# EXERCISE OBJECTIVE
Leave every picture out, and retype all the remaining records exactly.

[Change detection outputs]
○ ○ ○ ○
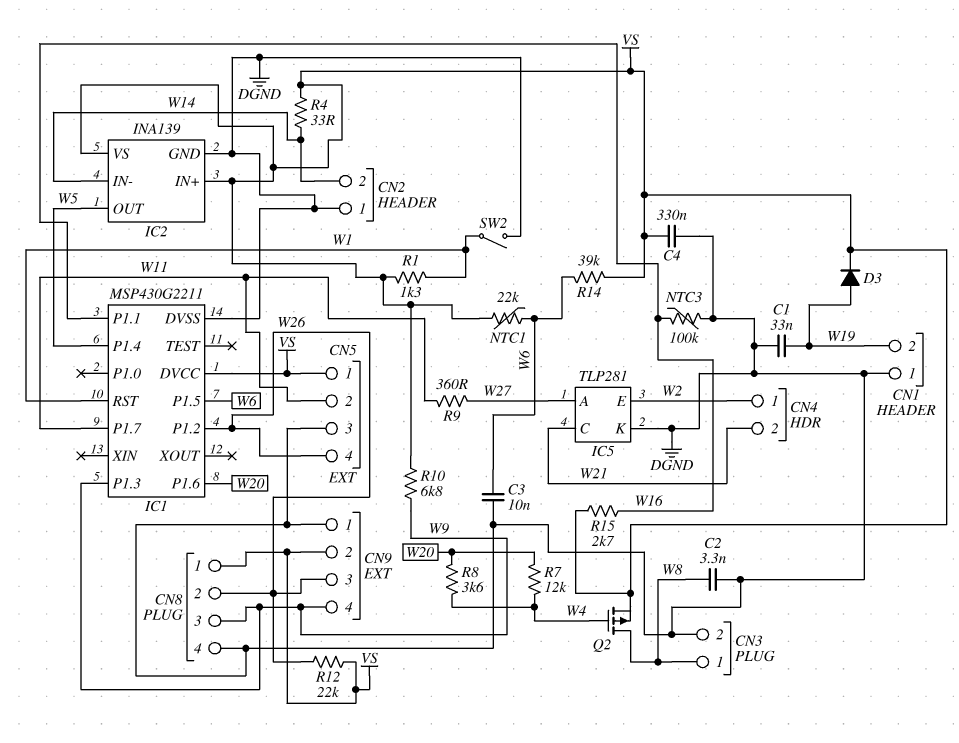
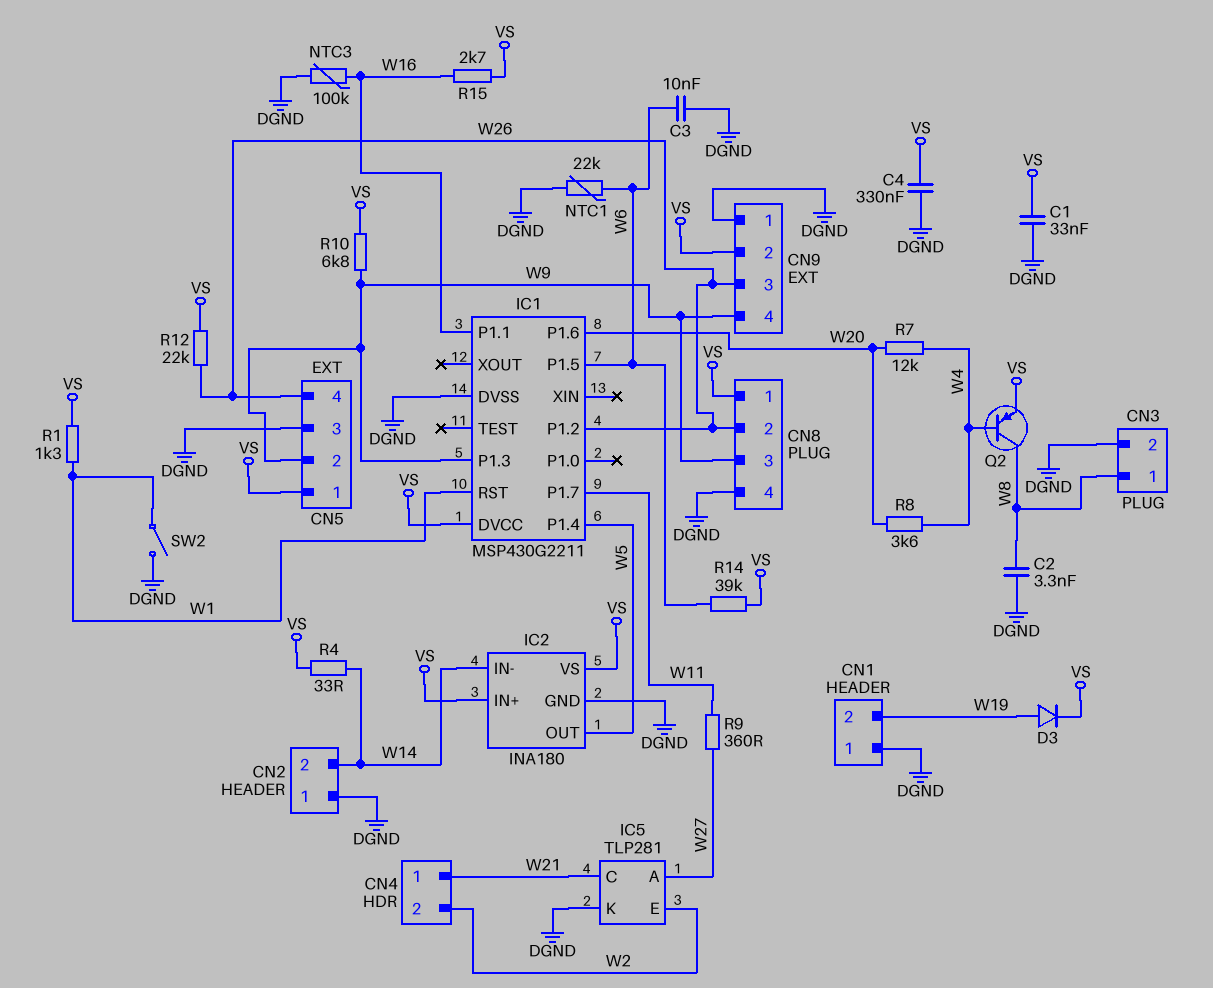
C1: 33nF (DGND, W19) -> 33nF (DGND, VS)
CN4 pin 1: W2 -> W21
CN4 pin 2: W21 -> W2
CN5 pin 2: W11 -> W9
IC2: INA139 -> INA180
NTC1: 22k (VS, W6) -> 22k (DGND, W6)
Q2: PMOS (G W4, D W8, S VS) -> PNP (B W4, C W8, E VS)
○ ○ ○ ○
# FINAL ANSWER
C1: 33nF (DGND, W19) -> 33nF (DGND, VS)
CN4 pin 1: W2 -> W21
CN4 pin 2: W21 -> W2
CN5 pin 2: W11 -> W9
IC2: INA139 -> INA180
NTC1: 22k (VS, W6) -> 22k (DGND, W6)
Q2: PMOS (G W4, D W8, S VS) -> PNP (B W4, C W8, E VS)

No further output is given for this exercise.